-- Given records --
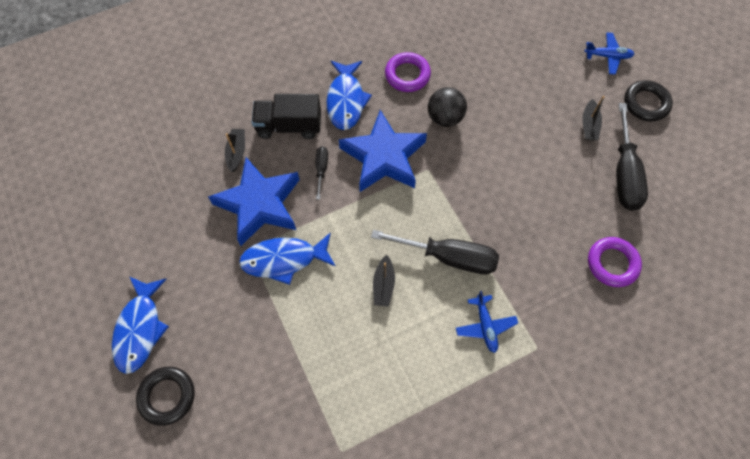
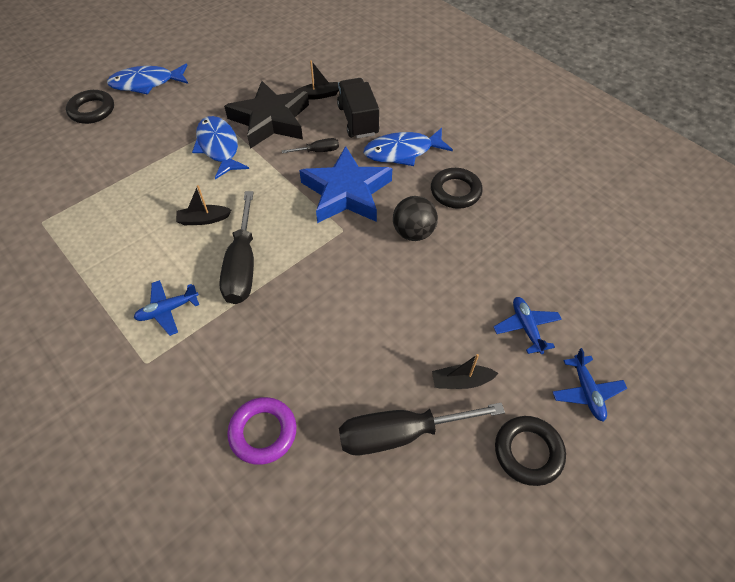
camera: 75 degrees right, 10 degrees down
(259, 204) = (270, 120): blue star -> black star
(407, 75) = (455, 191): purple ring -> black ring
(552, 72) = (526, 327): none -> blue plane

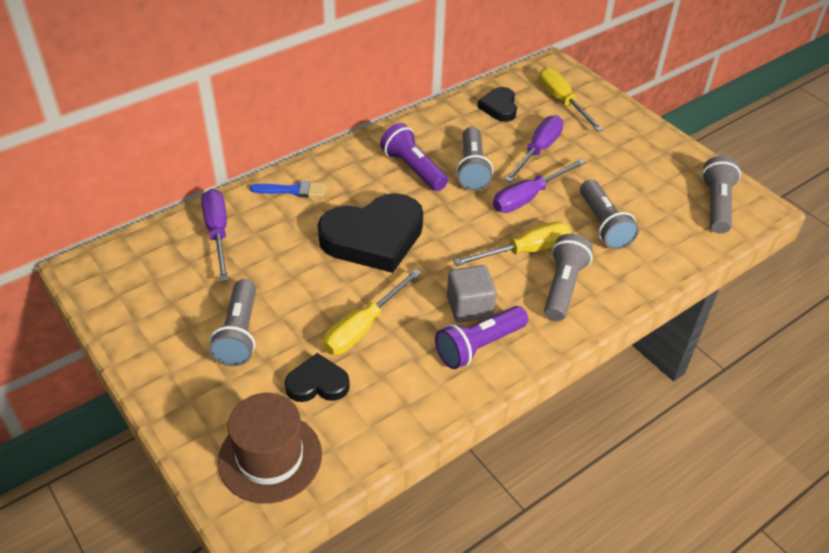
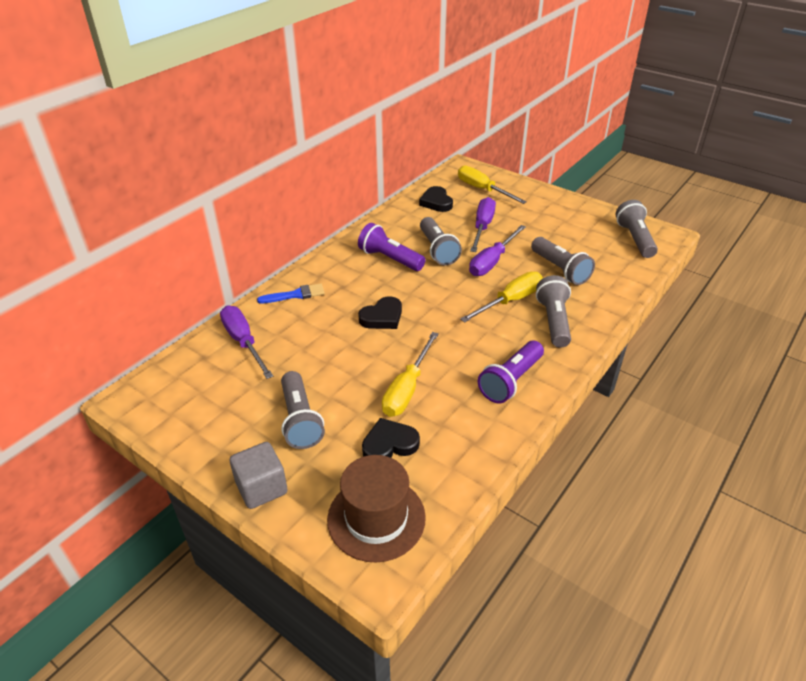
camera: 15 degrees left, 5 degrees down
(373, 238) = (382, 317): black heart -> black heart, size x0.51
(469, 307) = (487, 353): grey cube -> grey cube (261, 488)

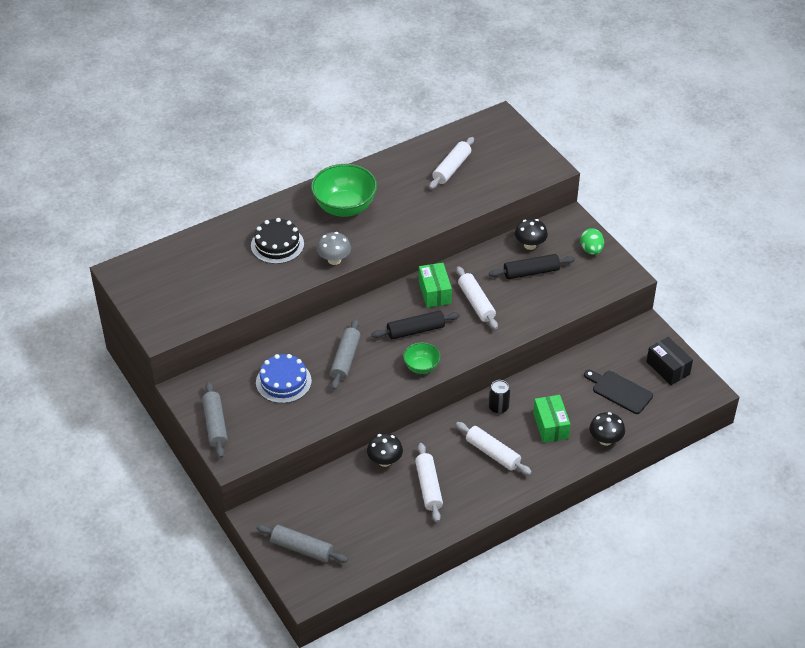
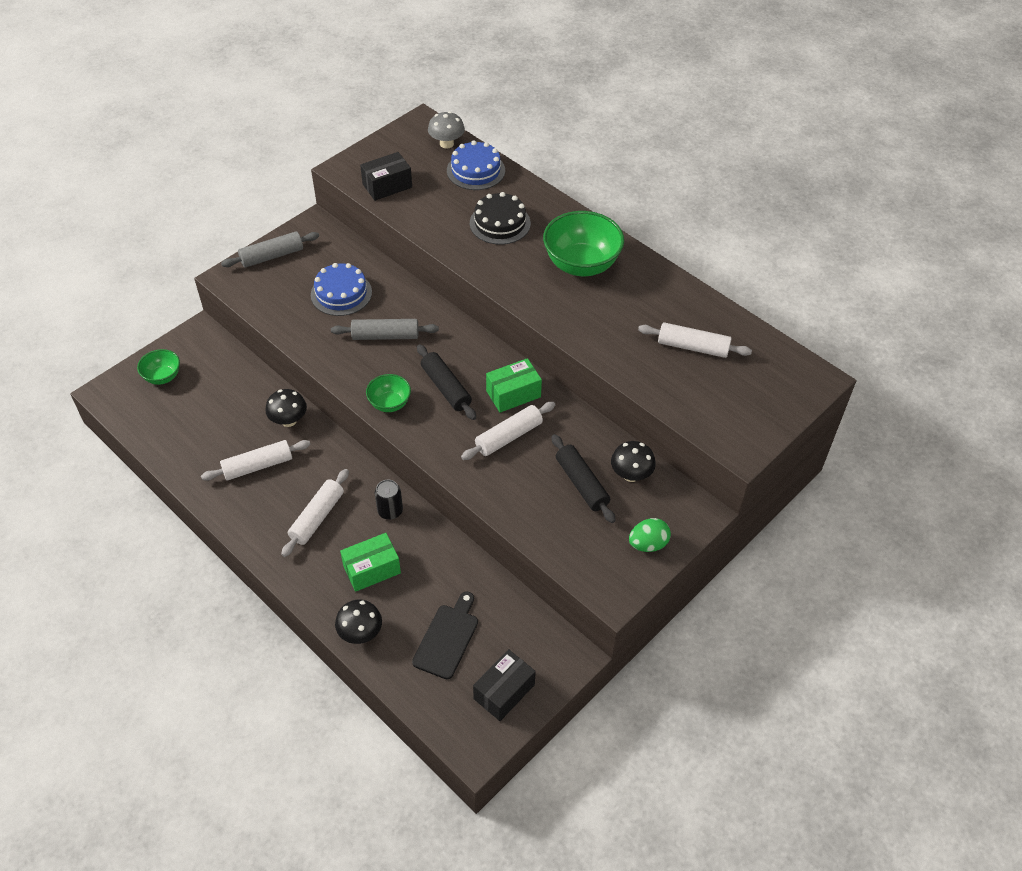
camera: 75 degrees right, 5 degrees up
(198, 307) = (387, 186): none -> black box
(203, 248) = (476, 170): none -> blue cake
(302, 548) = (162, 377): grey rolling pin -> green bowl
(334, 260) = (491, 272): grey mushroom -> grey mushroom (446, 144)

-- Try it --
Restate word for word each line from the top of the listing down to and including the line that holds "(373, 238) = (382, 317): black". Drop any pictures.

-- The answer --
camera: 75 degrees right, 10 degrees down
(259, 204) = (270, 120): blue star -> black star
(407, 75) = (455, 191): purple ring -> black ring
(552, 72) = (526, 327): none -> blue plane

camera: 15 degrees left, 5 degrees down
(373, 238) = (382, 317): black heart -> black heart, size x0.51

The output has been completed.